WHAT NEEDS TO BE DONE.
Please take the lines from the one holding "U202 pin in-: FB -> VO" through the one holding "D11: diode (A" in the data below and copy them exactly.

---------- RECORDS SHOWN

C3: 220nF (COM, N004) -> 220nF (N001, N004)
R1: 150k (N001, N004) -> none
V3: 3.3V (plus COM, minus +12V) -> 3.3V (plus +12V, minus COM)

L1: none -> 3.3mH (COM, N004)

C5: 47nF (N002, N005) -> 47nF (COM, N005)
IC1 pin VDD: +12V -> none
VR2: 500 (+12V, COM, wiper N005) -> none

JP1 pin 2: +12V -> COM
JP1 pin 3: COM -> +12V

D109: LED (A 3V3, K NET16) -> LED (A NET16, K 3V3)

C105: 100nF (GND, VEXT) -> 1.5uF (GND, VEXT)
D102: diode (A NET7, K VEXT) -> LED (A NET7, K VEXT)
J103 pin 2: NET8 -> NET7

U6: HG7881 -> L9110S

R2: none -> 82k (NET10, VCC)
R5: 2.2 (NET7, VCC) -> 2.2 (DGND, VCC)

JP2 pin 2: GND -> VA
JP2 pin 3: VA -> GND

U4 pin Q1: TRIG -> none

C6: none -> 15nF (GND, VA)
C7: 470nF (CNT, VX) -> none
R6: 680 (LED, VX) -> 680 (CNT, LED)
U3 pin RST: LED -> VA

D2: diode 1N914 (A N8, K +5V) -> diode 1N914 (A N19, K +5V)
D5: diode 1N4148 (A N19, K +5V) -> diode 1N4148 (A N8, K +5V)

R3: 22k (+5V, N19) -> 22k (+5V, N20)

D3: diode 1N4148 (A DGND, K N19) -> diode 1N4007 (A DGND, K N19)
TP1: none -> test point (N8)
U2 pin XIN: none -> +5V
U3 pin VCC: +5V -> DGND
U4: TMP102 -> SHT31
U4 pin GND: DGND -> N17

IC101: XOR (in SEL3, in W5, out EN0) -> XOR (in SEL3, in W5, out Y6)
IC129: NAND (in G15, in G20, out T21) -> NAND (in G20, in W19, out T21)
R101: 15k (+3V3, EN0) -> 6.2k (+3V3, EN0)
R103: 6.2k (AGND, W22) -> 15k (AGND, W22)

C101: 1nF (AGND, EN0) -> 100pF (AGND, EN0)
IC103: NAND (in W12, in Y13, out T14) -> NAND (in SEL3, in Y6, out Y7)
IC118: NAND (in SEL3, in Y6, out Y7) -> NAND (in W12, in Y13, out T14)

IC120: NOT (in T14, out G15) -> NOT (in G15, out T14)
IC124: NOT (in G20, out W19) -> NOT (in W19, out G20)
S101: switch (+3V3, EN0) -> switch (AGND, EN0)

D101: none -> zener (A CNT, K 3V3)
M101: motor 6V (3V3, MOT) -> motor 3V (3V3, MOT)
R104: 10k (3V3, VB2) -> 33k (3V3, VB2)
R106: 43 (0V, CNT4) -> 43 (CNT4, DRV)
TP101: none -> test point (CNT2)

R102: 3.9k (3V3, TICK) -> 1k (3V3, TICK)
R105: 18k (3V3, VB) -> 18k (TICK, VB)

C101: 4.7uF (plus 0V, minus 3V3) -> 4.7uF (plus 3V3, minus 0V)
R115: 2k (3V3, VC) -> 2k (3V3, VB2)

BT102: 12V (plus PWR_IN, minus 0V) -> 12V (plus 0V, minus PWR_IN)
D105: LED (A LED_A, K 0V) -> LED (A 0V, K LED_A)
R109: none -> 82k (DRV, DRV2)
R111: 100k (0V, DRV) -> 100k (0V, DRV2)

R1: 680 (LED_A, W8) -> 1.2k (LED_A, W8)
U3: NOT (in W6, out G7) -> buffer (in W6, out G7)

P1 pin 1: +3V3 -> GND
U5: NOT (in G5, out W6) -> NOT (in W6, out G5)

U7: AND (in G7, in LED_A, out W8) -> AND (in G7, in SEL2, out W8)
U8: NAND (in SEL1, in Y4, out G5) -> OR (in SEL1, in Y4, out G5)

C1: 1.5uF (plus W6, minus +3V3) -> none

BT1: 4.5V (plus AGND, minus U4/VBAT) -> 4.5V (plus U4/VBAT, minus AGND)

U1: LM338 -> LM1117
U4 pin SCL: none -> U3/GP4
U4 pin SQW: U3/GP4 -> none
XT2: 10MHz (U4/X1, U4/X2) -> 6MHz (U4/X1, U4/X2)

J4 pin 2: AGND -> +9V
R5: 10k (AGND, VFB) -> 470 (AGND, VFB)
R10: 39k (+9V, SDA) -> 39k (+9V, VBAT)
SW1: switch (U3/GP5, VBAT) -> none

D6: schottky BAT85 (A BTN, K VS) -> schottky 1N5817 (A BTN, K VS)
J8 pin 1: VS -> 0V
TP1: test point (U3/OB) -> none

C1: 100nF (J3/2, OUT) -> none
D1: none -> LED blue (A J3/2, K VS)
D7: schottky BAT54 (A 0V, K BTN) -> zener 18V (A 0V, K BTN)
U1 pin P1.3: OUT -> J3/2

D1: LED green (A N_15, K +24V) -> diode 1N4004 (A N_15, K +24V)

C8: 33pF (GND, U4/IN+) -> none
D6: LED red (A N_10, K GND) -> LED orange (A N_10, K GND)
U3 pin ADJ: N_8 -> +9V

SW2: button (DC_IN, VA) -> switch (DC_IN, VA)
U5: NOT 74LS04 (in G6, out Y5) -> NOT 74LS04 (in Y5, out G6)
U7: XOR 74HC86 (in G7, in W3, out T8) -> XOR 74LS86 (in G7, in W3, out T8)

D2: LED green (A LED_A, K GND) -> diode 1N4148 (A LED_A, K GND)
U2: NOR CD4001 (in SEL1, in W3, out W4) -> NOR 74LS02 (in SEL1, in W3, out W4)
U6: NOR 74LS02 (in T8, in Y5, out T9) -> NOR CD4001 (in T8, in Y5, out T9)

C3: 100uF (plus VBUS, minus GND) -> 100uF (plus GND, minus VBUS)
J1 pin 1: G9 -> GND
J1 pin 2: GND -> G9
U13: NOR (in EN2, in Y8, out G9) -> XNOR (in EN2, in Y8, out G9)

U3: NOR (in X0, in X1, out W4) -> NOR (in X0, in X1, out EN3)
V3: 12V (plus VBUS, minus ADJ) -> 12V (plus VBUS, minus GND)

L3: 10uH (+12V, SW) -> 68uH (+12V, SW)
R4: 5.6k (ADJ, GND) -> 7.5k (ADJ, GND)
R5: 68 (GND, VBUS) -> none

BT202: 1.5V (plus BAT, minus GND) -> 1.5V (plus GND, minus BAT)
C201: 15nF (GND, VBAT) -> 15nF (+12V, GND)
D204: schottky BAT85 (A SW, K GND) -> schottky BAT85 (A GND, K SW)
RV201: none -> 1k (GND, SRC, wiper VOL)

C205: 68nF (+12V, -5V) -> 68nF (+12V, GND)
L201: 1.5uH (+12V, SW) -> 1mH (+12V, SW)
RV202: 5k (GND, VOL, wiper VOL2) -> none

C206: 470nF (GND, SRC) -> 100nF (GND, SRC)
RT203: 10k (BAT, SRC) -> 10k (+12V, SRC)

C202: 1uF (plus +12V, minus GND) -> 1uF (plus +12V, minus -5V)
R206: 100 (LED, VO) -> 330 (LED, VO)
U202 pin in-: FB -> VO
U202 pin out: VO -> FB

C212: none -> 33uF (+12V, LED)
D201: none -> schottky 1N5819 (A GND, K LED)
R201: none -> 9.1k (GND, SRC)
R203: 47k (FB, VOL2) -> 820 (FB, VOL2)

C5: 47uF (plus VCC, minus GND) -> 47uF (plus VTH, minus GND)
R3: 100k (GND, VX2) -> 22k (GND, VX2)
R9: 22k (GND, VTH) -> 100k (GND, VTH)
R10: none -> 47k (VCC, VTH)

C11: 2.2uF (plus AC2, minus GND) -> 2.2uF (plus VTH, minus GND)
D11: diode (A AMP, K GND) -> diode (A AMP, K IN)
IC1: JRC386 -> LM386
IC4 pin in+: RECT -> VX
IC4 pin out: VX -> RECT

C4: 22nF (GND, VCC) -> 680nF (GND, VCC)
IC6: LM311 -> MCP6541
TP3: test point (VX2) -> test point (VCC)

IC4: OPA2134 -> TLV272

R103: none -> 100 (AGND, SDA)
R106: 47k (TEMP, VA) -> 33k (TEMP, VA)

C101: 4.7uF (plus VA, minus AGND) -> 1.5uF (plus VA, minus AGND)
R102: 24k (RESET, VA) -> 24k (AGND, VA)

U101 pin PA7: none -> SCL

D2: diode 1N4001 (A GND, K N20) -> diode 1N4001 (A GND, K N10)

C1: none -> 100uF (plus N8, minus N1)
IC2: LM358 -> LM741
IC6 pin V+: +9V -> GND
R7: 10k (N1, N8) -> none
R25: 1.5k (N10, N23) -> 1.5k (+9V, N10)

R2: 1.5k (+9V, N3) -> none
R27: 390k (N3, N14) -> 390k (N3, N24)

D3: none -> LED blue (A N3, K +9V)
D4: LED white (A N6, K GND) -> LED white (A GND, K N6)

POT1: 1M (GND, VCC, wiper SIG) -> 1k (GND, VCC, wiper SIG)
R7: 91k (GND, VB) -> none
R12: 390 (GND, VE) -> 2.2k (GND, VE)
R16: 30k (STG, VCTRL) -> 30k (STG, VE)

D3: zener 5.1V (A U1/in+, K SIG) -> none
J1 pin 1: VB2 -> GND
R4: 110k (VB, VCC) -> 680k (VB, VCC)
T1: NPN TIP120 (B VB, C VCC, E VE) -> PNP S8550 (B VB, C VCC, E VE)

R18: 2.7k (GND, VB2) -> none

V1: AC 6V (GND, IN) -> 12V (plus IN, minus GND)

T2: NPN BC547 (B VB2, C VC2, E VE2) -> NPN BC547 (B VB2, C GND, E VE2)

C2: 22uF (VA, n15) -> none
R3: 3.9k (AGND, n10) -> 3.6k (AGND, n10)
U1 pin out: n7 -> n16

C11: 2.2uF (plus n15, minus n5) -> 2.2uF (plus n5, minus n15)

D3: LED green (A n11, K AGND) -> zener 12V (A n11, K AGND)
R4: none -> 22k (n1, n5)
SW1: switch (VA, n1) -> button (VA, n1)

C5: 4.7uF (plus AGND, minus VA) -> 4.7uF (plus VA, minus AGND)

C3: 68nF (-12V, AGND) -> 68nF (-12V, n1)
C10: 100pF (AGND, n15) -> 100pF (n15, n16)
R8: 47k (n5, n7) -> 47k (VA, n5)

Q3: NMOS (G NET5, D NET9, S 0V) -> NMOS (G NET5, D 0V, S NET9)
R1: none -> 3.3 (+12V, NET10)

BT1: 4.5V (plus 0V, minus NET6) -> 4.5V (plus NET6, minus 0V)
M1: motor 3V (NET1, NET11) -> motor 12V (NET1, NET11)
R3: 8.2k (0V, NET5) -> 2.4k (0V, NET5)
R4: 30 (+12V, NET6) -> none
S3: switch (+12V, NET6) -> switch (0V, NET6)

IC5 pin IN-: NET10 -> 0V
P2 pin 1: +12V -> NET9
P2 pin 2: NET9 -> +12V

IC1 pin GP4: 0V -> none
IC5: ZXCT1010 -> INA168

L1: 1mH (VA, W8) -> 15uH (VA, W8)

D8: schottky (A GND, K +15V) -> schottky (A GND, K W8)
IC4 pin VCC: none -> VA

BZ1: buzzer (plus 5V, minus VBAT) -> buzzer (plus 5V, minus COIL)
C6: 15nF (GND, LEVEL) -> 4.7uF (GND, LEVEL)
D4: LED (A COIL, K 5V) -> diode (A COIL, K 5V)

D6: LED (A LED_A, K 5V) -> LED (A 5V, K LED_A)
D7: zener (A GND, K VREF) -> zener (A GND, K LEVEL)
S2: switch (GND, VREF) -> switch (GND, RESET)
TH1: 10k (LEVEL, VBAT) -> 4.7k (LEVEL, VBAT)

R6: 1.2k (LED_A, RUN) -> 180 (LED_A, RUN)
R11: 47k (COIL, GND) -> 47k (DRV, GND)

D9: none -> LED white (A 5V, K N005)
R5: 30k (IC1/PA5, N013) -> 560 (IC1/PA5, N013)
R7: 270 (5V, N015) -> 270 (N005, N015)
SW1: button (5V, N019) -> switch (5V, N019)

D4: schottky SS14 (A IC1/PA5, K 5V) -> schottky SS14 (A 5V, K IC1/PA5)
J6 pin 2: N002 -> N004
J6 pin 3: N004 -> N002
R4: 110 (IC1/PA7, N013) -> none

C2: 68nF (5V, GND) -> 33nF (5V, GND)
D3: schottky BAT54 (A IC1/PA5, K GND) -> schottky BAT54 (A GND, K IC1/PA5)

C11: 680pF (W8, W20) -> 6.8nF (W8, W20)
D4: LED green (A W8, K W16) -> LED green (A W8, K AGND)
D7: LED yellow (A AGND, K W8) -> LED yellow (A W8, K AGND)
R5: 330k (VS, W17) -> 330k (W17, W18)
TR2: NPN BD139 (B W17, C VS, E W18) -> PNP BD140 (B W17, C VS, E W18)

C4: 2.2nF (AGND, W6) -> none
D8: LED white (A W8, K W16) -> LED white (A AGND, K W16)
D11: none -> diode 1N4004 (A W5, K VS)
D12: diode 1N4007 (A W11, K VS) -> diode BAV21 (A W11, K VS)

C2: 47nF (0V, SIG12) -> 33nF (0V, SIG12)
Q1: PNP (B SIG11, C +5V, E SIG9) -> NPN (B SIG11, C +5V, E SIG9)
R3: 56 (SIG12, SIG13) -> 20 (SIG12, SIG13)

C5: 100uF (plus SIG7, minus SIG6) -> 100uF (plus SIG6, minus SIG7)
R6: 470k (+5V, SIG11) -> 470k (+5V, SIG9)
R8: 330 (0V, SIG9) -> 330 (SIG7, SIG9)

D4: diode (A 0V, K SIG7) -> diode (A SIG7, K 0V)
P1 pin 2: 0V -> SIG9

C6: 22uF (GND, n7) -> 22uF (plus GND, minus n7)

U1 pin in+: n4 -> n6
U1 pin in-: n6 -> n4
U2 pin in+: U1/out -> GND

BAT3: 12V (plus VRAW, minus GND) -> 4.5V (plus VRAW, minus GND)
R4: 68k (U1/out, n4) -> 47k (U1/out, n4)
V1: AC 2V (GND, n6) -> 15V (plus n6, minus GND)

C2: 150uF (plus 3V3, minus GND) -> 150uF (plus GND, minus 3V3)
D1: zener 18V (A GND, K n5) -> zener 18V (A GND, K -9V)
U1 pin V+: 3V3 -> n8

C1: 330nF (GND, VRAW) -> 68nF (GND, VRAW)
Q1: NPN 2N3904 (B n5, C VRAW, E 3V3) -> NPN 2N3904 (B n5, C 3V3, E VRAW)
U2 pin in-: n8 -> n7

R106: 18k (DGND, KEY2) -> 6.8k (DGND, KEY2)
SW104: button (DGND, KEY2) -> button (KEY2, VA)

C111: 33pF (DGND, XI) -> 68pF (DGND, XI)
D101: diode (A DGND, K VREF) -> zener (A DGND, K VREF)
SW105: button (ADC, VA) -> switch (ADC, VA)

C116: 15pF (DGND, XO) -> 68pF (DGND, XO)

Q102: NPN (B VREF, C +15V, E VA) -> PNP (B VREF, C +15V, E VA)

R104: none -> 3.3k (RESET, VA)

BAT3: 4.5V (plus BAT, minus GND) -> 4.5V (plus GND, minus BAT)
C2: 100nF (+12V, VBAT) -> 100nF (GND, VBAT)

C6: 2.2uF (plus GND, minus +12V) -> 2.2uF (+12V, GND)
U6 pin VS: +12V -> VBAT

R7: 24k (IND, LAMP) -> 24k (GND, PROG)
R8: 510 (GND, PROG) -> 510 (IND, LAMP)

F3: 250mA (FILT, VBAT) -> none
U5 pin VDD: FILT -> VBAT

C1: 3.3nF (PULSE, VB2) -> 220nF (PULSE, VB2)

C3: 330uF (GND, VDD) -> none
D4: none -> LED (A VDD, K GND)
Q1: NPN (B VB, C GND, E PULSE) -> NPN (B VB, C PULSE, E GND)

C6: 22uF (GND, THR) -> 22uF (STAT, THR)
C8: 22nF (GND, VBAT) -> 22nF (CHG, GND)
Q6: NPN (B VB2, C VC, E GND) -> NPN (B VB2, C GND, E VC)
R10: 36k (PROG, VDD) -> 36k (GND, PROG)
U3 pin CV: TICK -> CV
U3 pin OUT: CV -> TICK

--------------------

SOLUTION TO THIS TASK.
U202 pin in-: FB -> VO
U202 pin out: VO -> FB

C212: none -> 33uF (+12V, LED)
D201: none -> schottky 1N5819 (A GND, K LED)
R201: none -> 9.1k (GND, SRC)
R203: 47k (FB, VOL2) -> 820 (FB, VOL2)

C5: 47uF (plus VCC, minus GND) -> 47uF (plus VTH, minus GND)
R3: 100k (GND, VX2) -> 22k (GND, VX2)
R9: 22k (GND, VTH) -> 100k (GND, VTH)
R10: none -> 47k (VCC, VTH)

C11: 2.2uF (plus AC2, minus GND) -> 2.2uF (plus VTH, minus GND)
D11: diode (A AMP, K GND) -> diode (A AMP, K IN)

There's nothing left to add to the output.